Exercise prompt — Each line between the one holding "The cobalt_skittle at [704 262] disappeared." and the end of the material below, both included, is to be transcribed word for word, with pictures left out.

────────────────────────────────────────

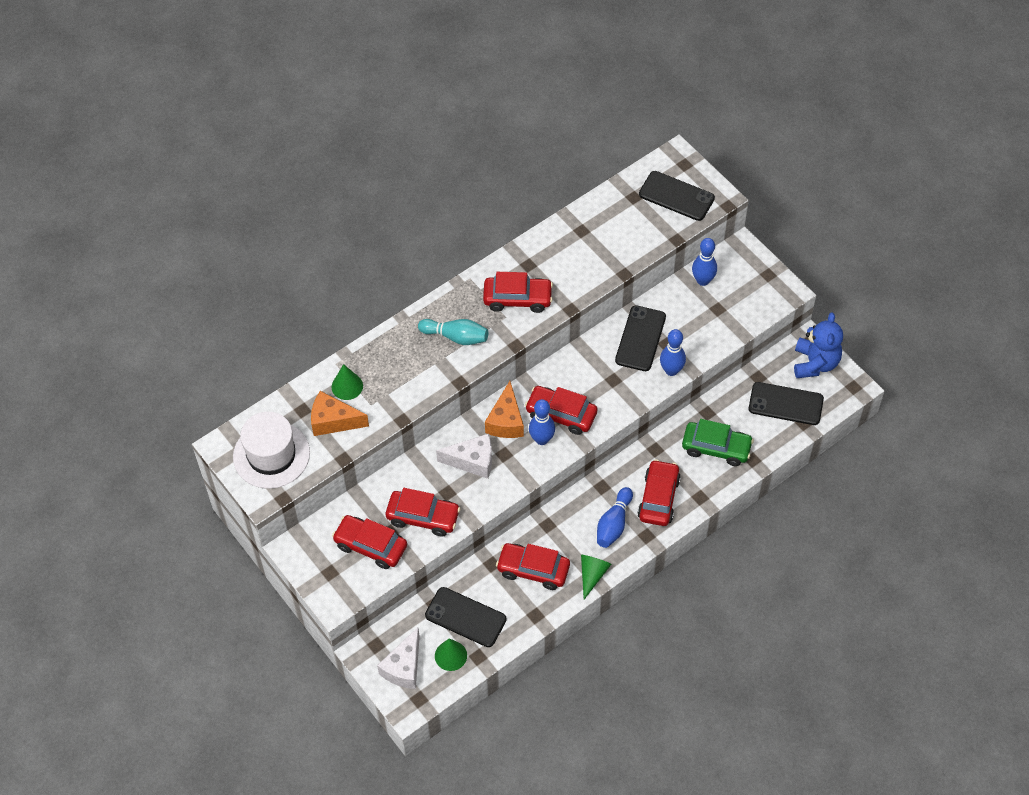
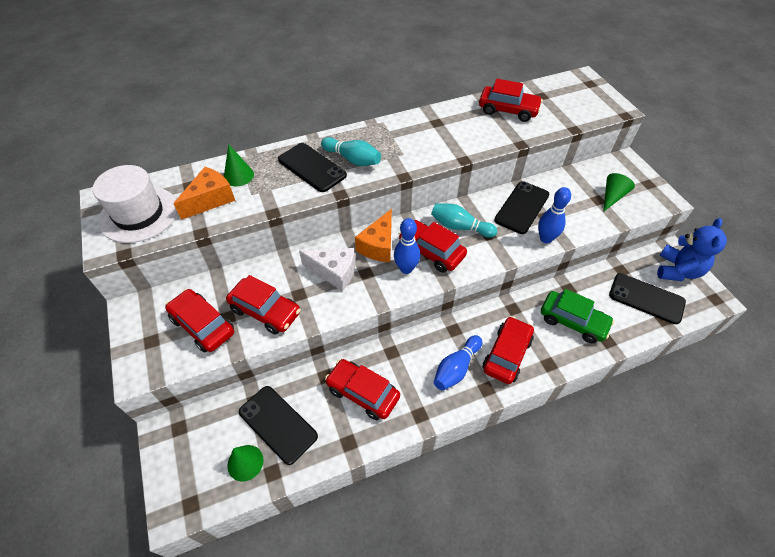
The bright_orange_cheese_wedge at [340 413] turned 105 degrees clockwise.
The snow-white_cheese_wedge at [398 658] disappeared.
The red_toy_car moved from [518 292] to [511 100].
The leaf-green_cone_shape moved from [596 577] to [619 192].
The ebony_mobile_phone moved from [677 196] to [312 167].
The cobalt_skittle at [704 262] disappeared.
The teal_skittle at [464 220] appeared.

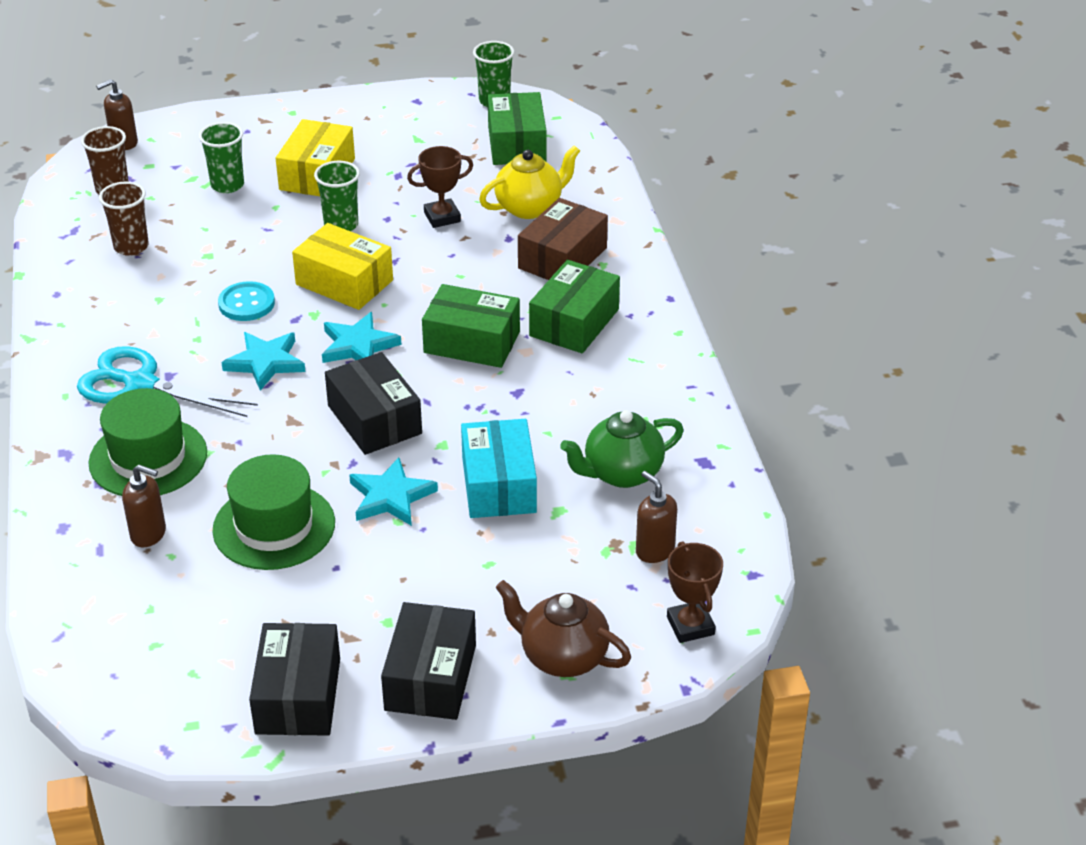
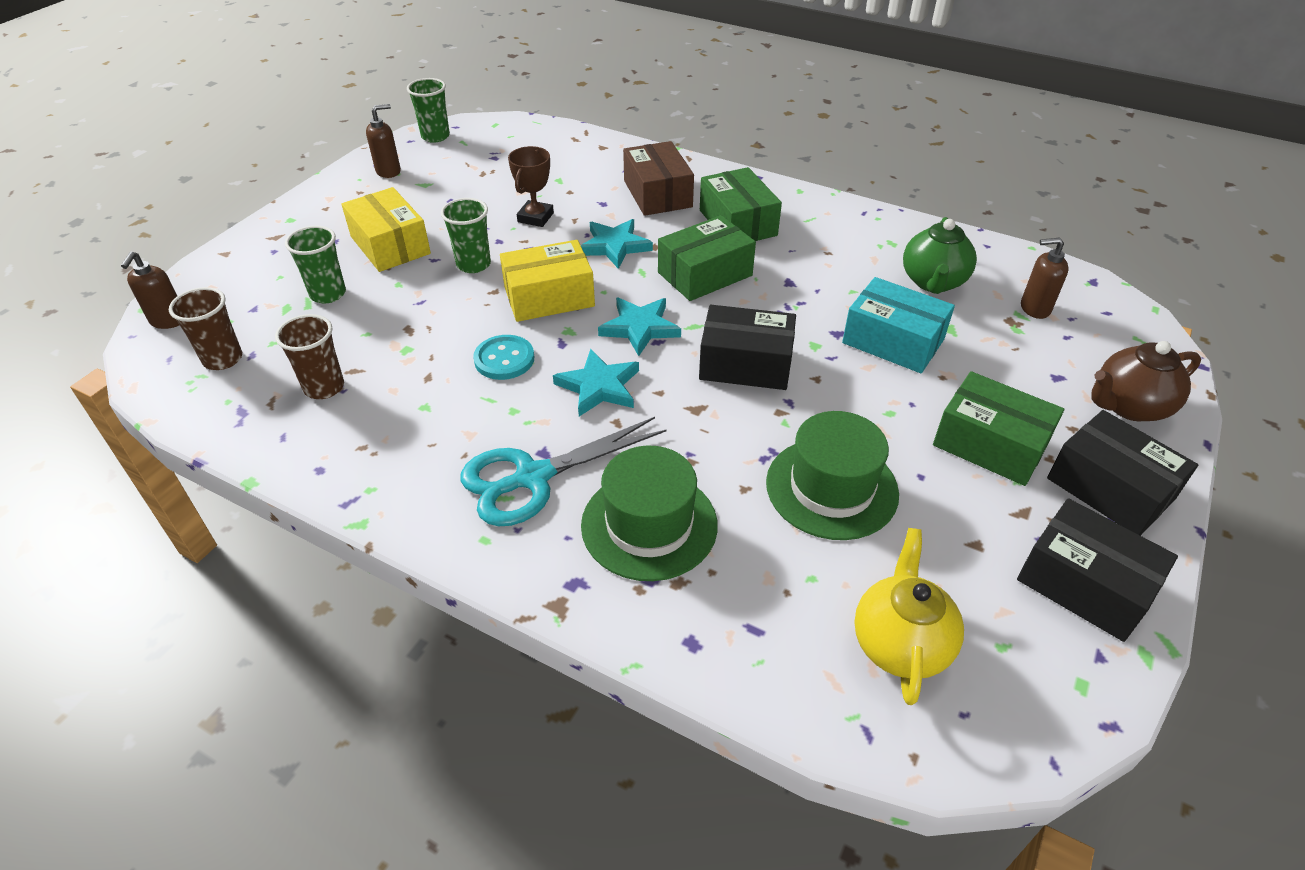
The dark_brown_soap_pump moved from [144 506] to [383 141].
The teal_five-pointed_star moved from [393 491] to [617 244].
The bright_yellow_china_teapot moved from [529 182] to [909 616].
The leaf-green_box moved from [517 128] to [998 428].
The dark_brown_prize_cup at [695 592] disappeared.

────────────────────────────────────────

Answer section —
The cobalt_skittle at [704 262] disappeared.
The teal_skittle at [464 220] appeared.

The dark_brown_soap_pump moved from [144 506] to [383 141].
The teal_five-pointed_star moved from [393 491] to [617 244].
The bright_yellow_china_teapot moved from [529 182] to [909 616].
The leaf-green_box moved from [517 128] to [998 428].
The dark_brown_prize_cup at [695 592] disappeared.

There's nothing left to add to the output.